# Problem details
From the line that contains "LCD1: LCD2004 -> LCD0802" down to the last line of the data below, restate every line word for word, skipping any images.

** Opening Data for this exercise block **

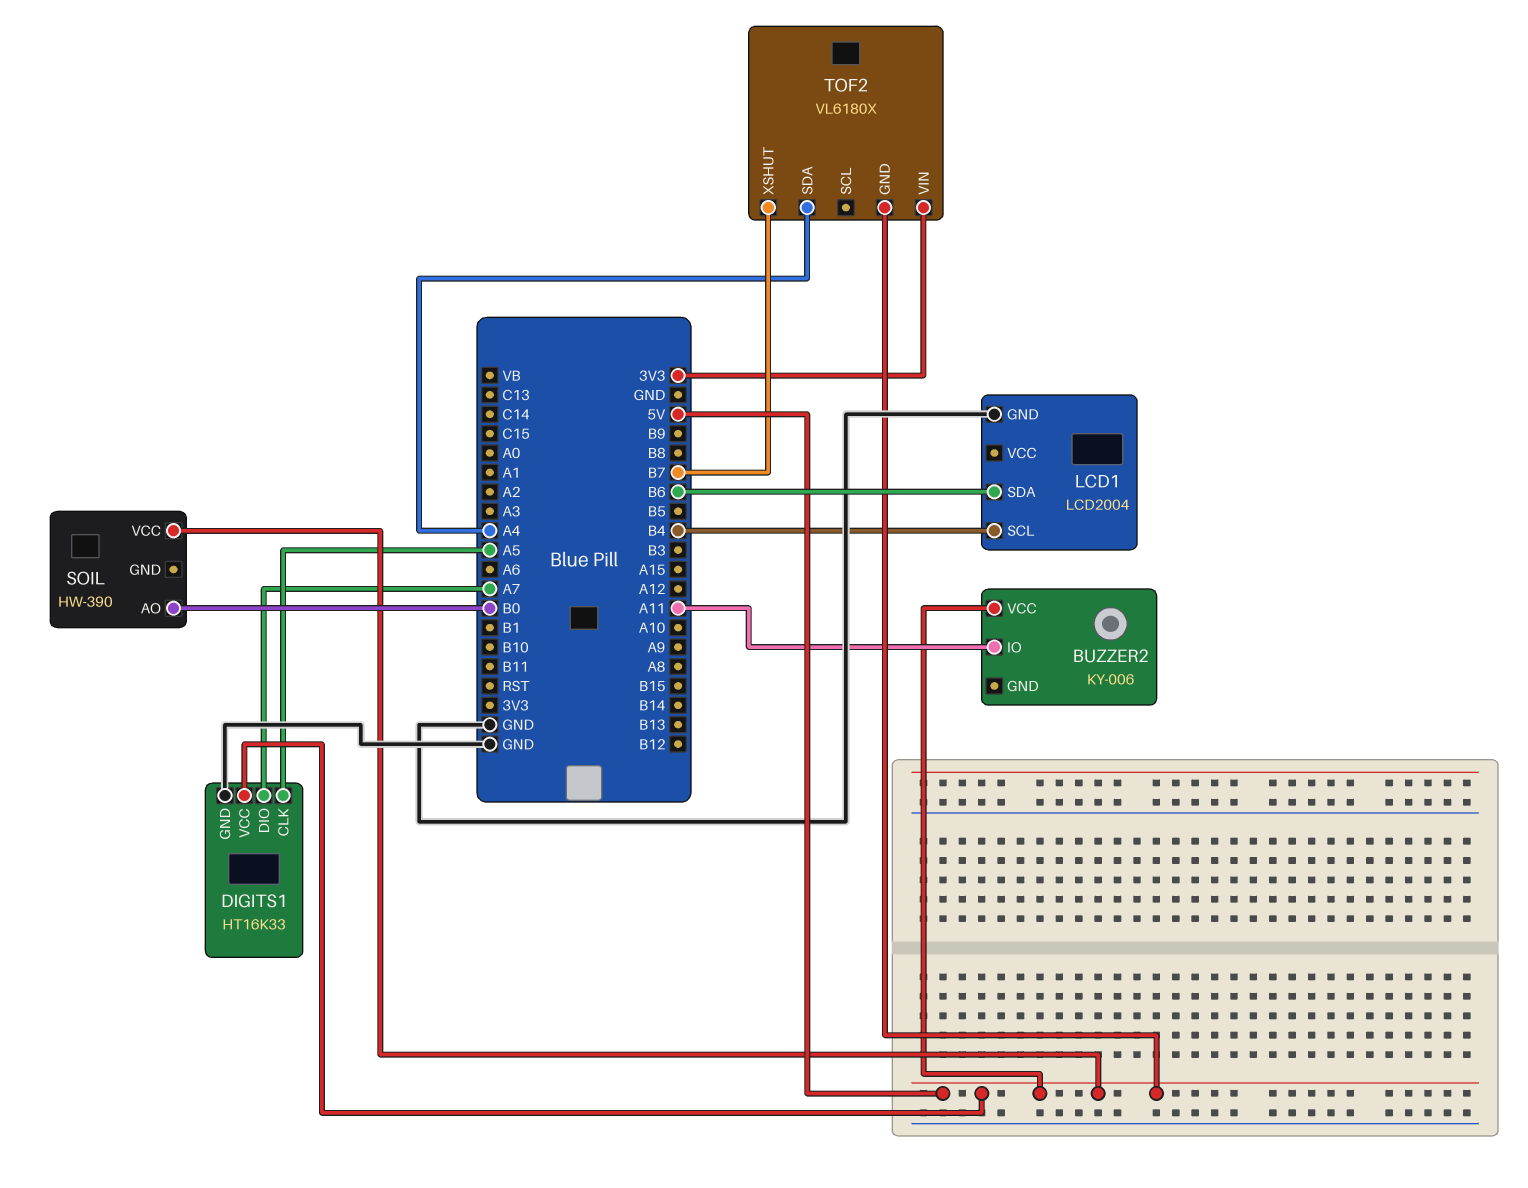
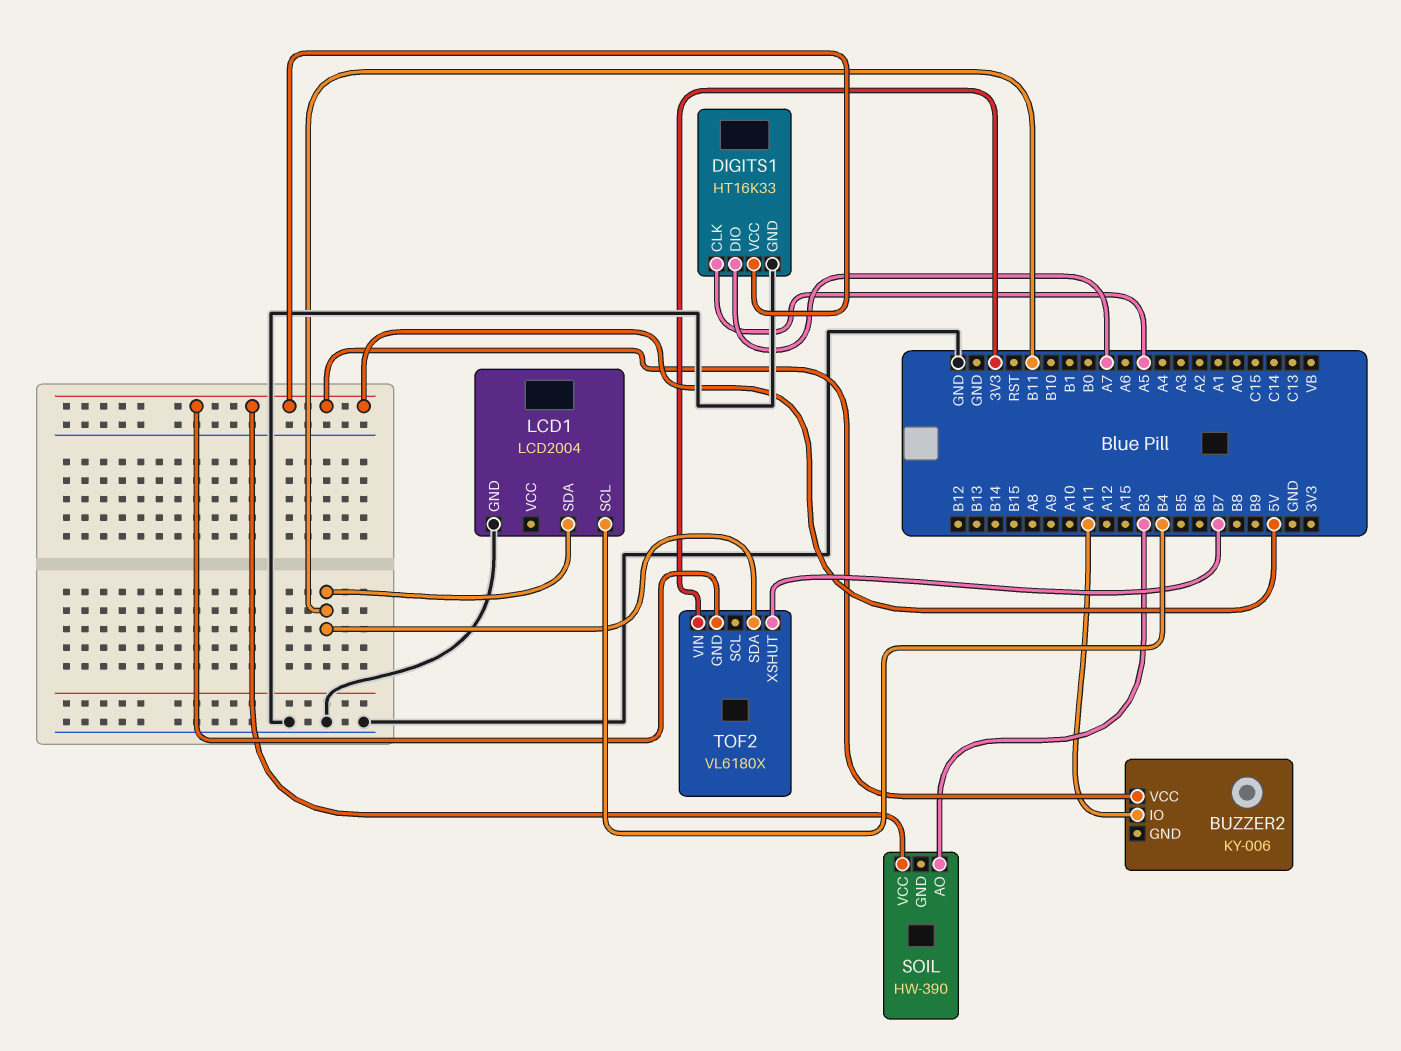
LCD1 pin SDA: B6 -> B11
SOIL pin AO: B0 -> B3
TOF2 pin SDA: A4 -> B11

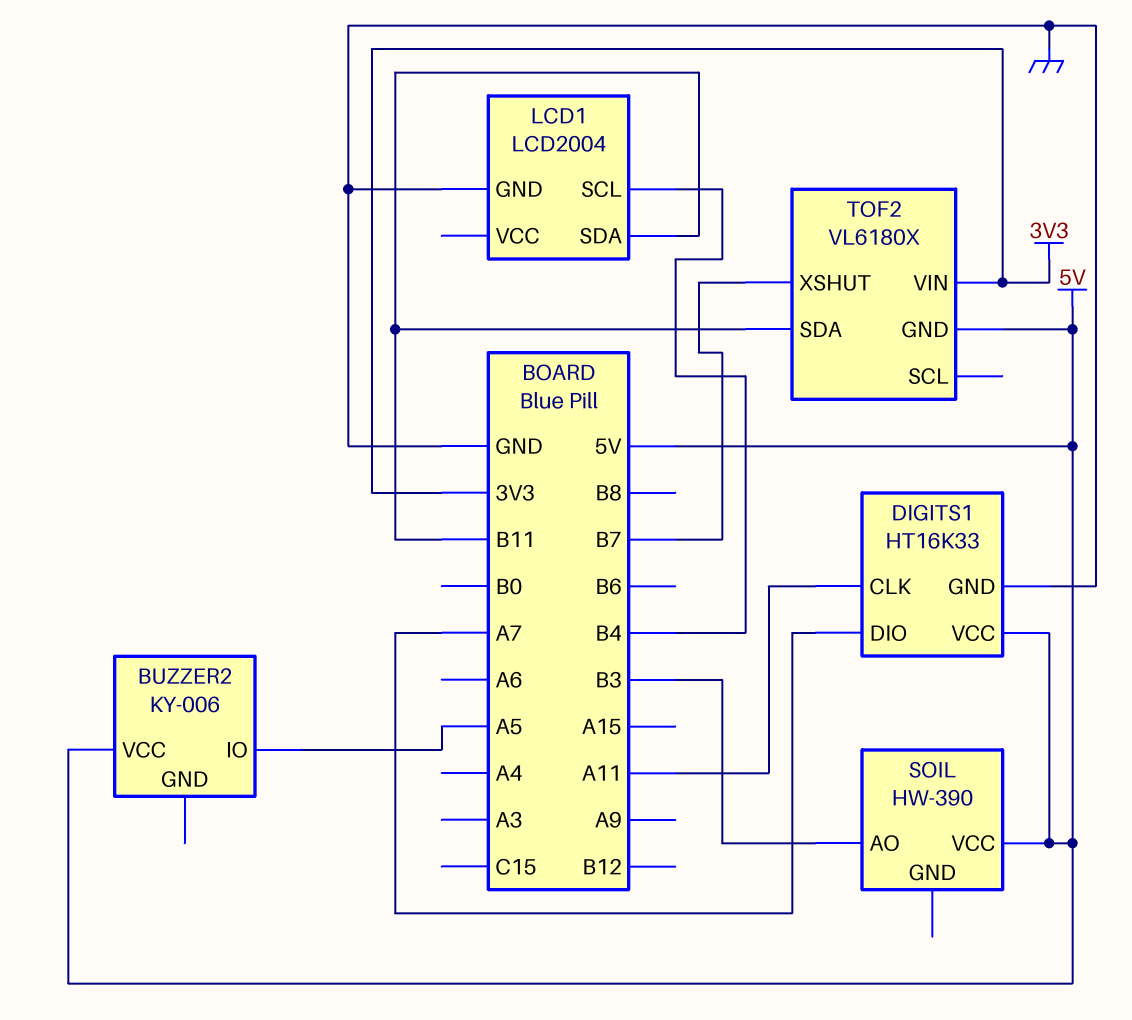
BUZZER2 pin IO: A11 -> A5
DIGITS1 pin CLK: A5 -> A11

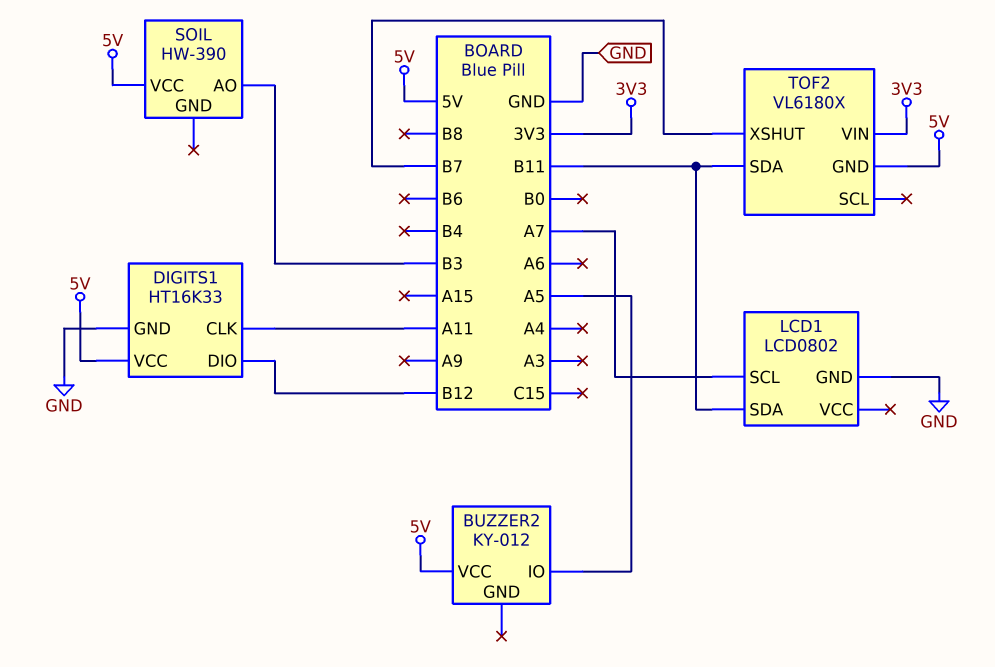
BUZZER2: KY-006 -> KY-012
DIGITS1 pin DIO: A7 -> B12
LCD1: LCD2004 -> LCD0802
LCD1 pin SCL: B4 -> A7

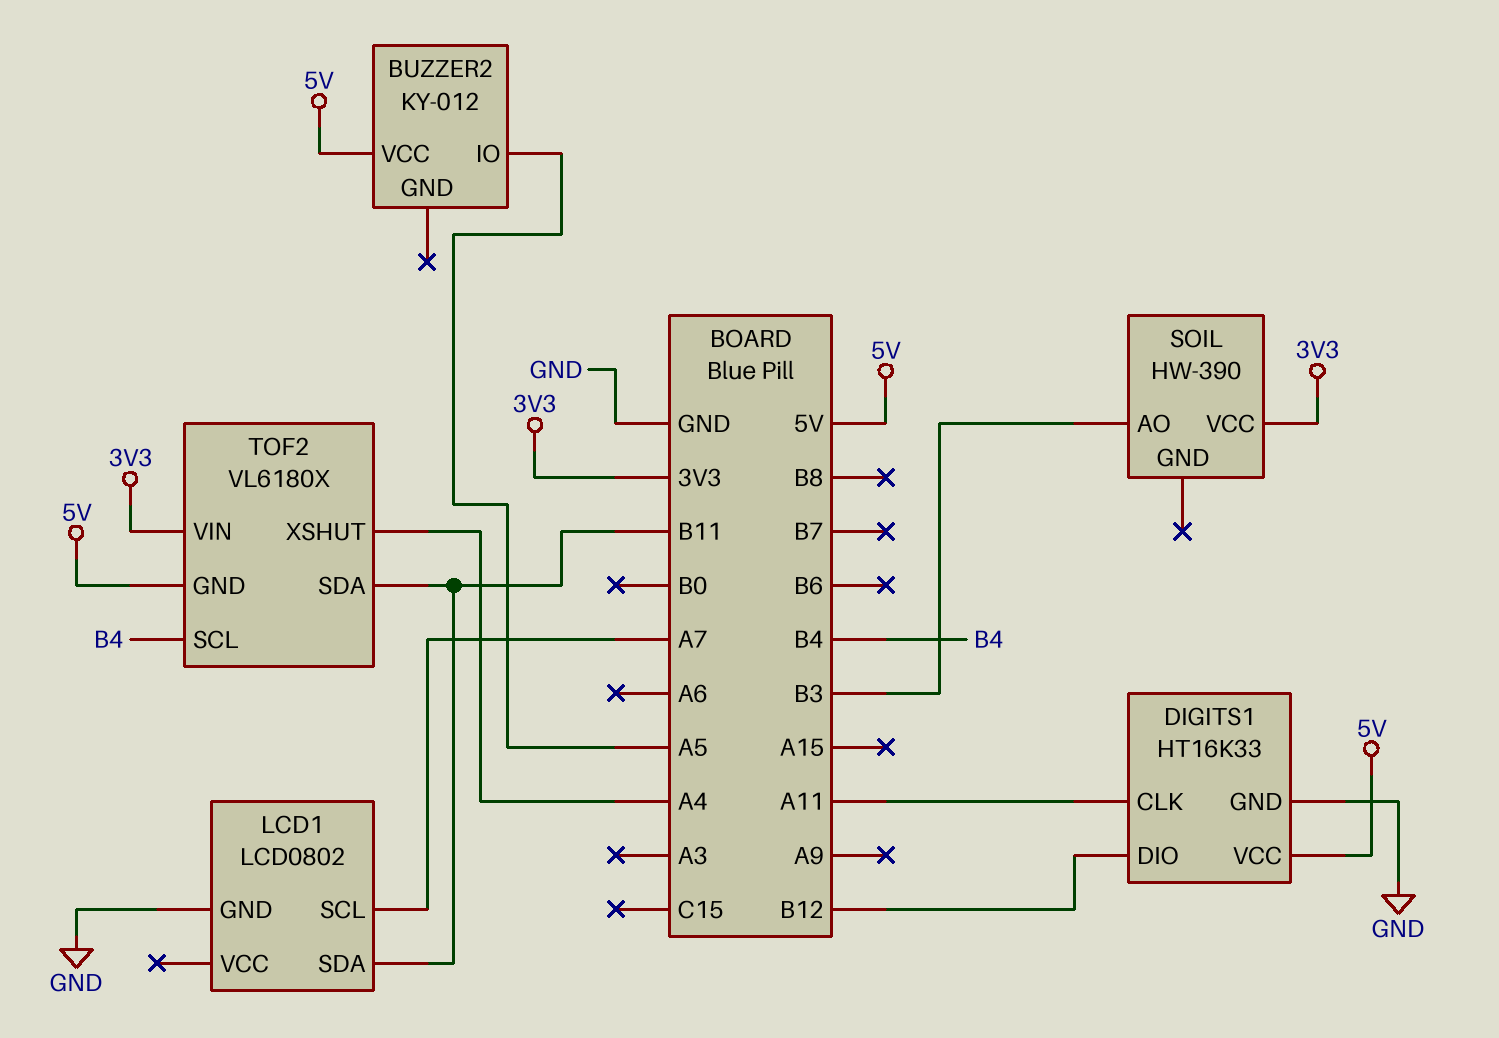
SOIL pin VCC: 5V -> 3V3
TOF2 pin SCL: none -> B4
TOF2 pin XSHUT: B7 -> A4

** Closing Data for this exercise block **

# Response
LCD1: LCD2004 -> LCD0802
LCD1 pin SCL: B4 -> A7

SOIL pin VCC: 5V -> 3V3
TOF2 pin SCL: none -> B4
TOF2 pin XSHUT: B7 -> A4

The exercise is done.